■ EXERCISE DETAILS
Please transcribe exactly the lines from the line holding "lime 1x2 plate" through the end of the data below, and skip any pictures.

-------- DATA SHOWN --------

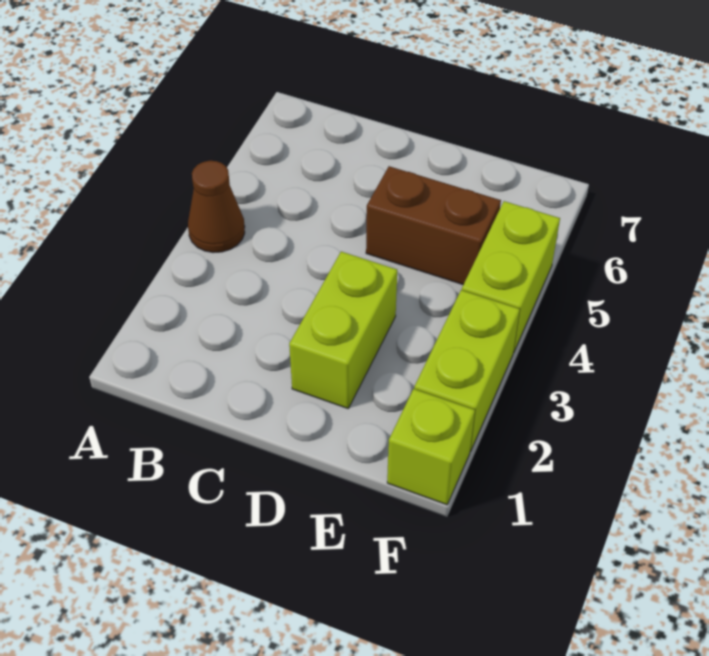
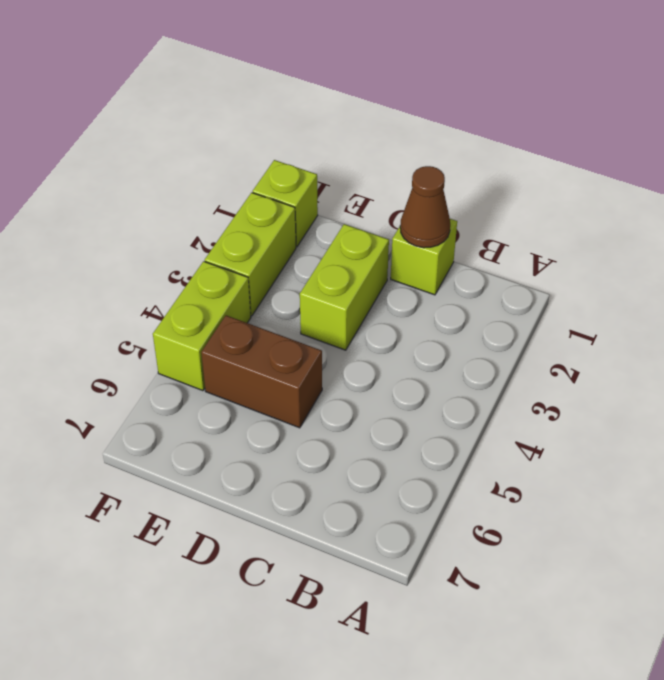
brown 1x1 cone [188,161,245,253] -> brown 1x1 cone moved to [400,166,450,248]
none -> lime 1x1 brick [391,219,457,295]

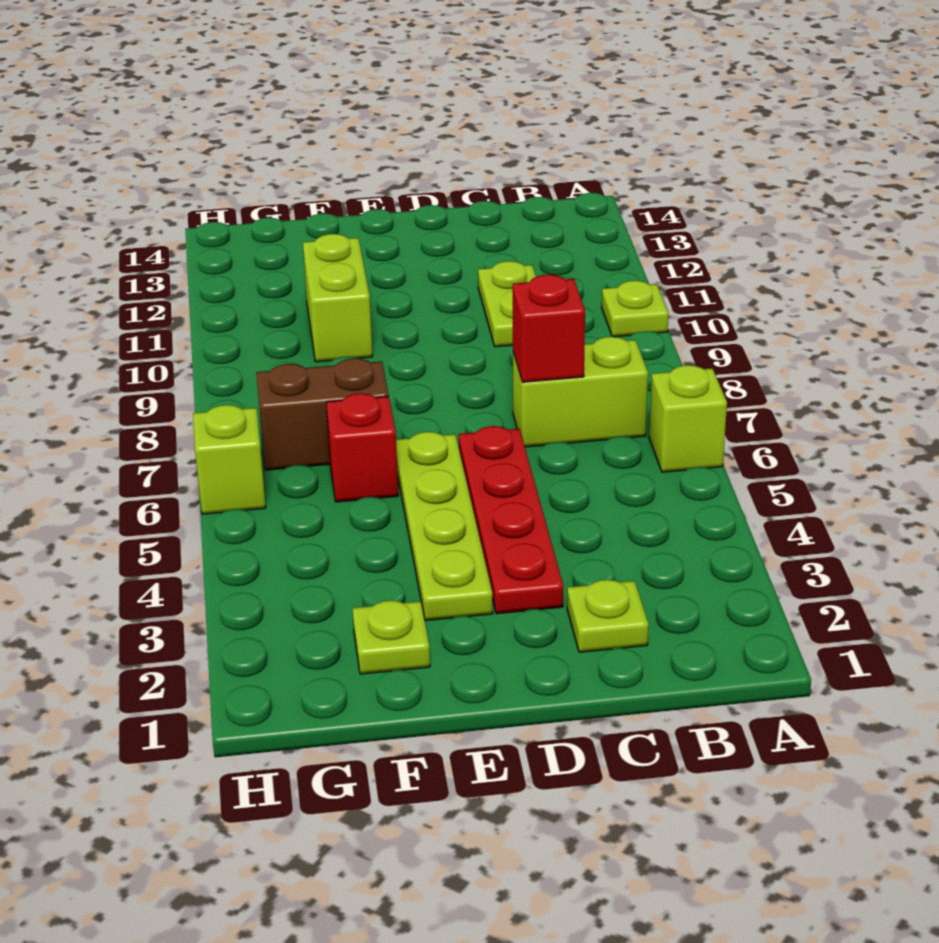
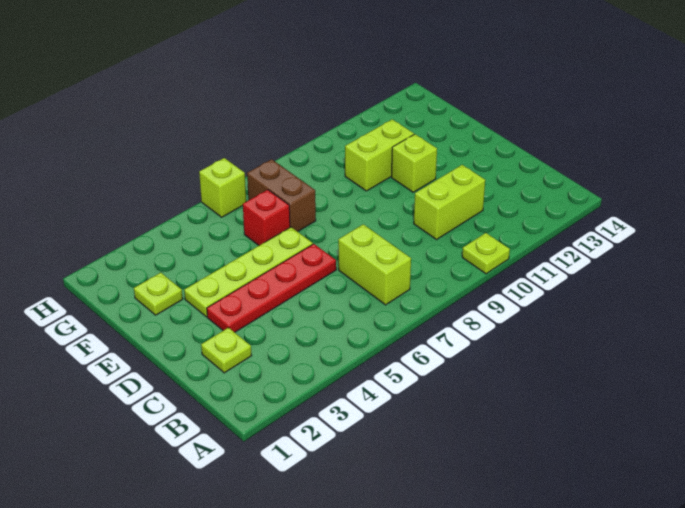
lime 1x1 brick [649,365,727,472] -> lime 1x1 brick moved to [391,134,437,192]
red 1x1 brick [513,275,585,382] -> none
lime 1x2 plate [478,261,536,347] -> lime 1x2 brick [414,165,485,239]

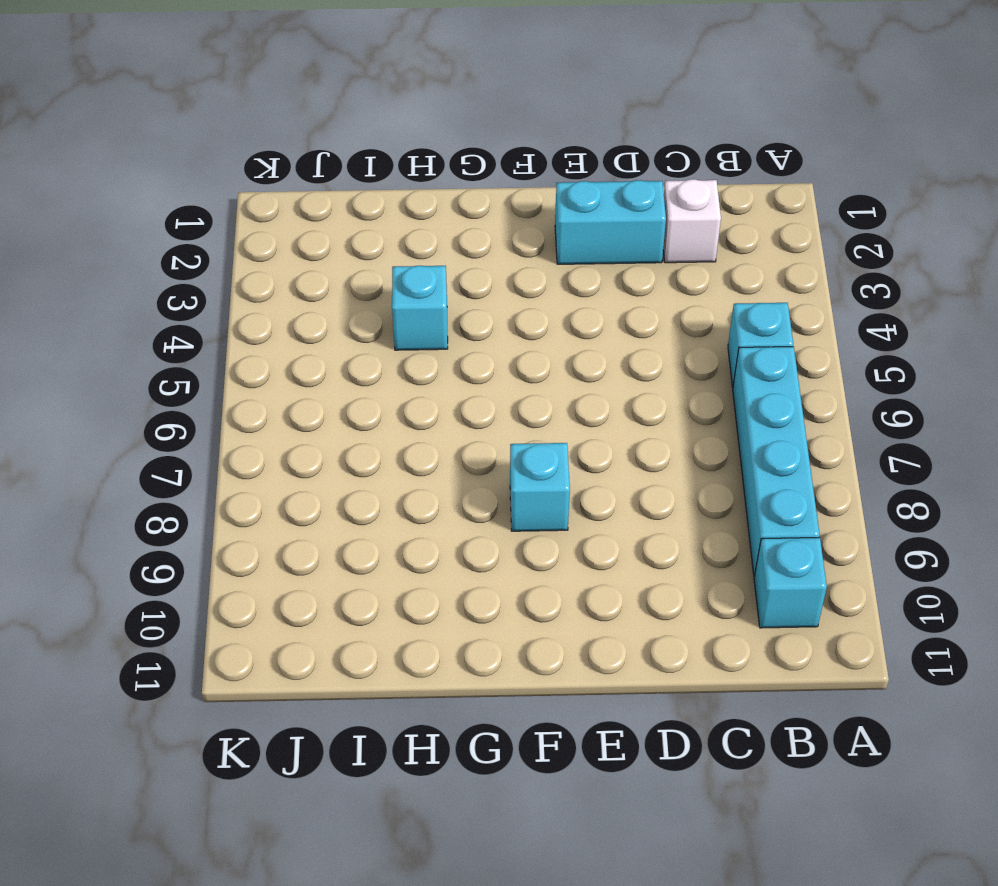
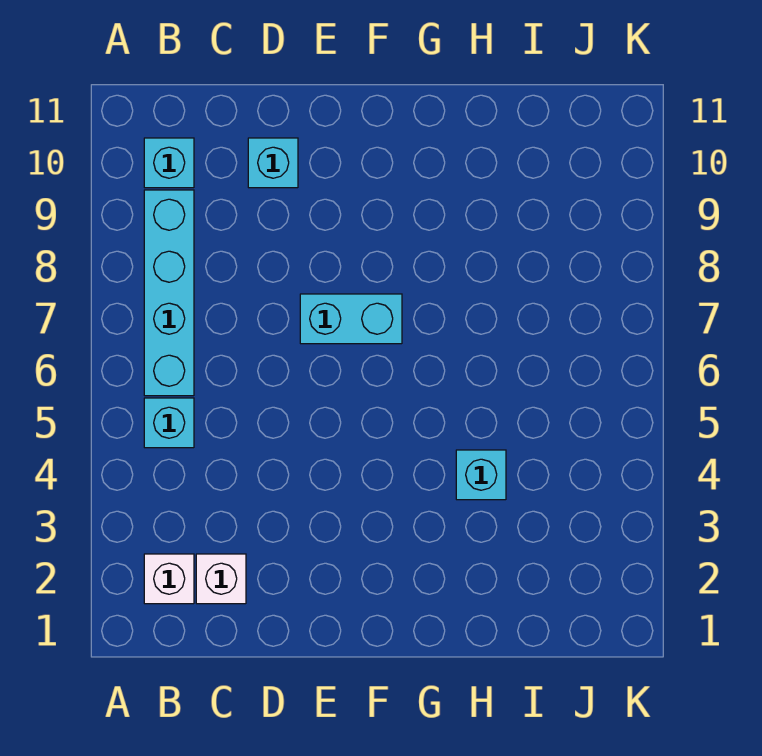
none -> white 1x1 brick [144,554,194,604]
cyan 1x2 brick [555,180,666,264] -> cyan 1x2 brick moved to [300,294,402,344]
cyan 1x1 brick [510,443,570,531] -> cyan 1x1 brick moved to [248,138,298,188]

--------

■ REPLY
lime 1x2 plate [478,261,536,347] -> lime 1x2 brick [414,165,485,239]

none -> white 1x1 brick [144,554,194,604]
cyan 1x2 brick [555,180,666,264] -> cyan 1x2 brick moved to [300,294,402,344]
cyan 1x1 brick [510,443,570,531] -> cyan 1x1 brick moved to [248,138,298,188]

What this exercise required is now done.